GIVEN RECORDS:
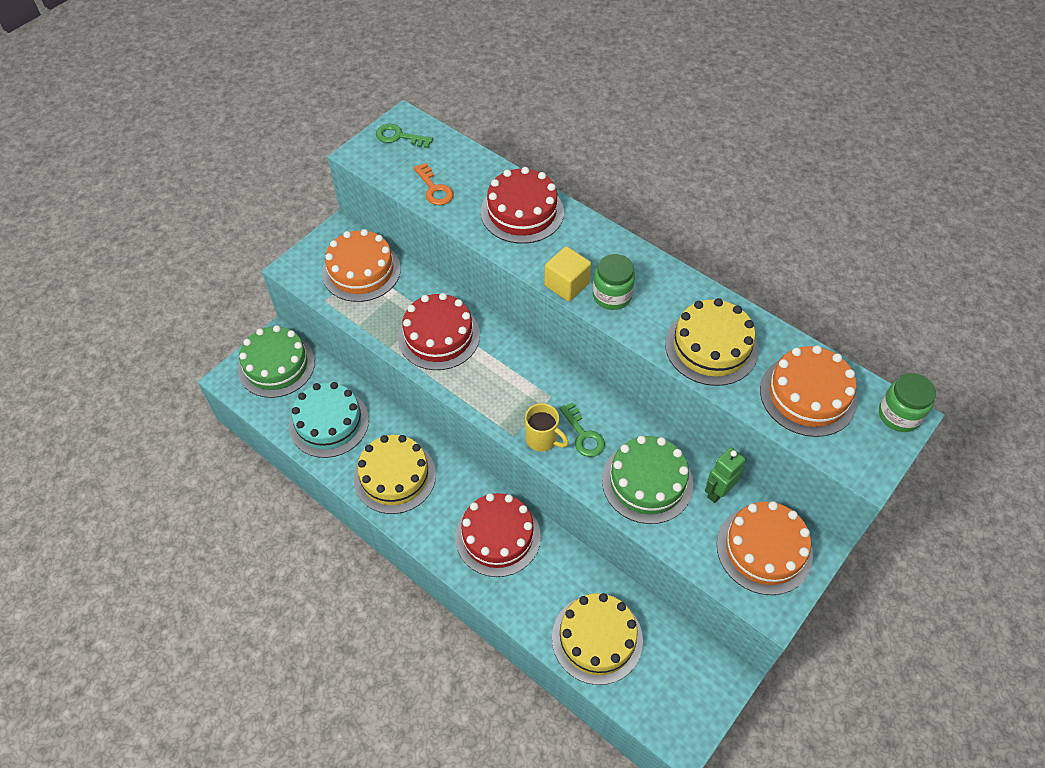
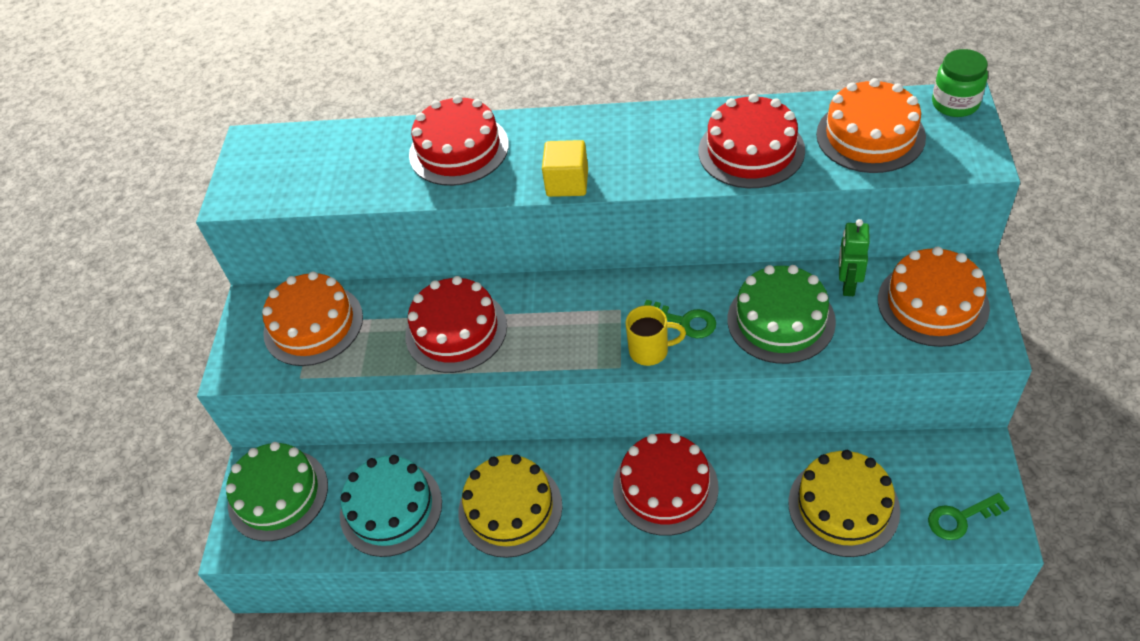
camera: 30 degrees left, 5 degrees down
green key [376,124,433,148] -> green key moved to [928,493,1010,540]
orange key [413,163,454,205] -> none
green jar [593,254,635,310] -> none
yellow cake [665,298,758,386] -> red cake [699,94,805,188]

DIRECTIONS FOR THIS TASK: Only the lines from the one containing "orange key [413,163,454,205] -> none" through the last line of the records belong in the answer, each written out exactly.

REPLY TO THE EXERCISE:
orange key [413,163,454,205] -> none
green jar [593,254,635,310] -> none
yellow cake [665,298,758,386] -> red cake [699,94,805,188]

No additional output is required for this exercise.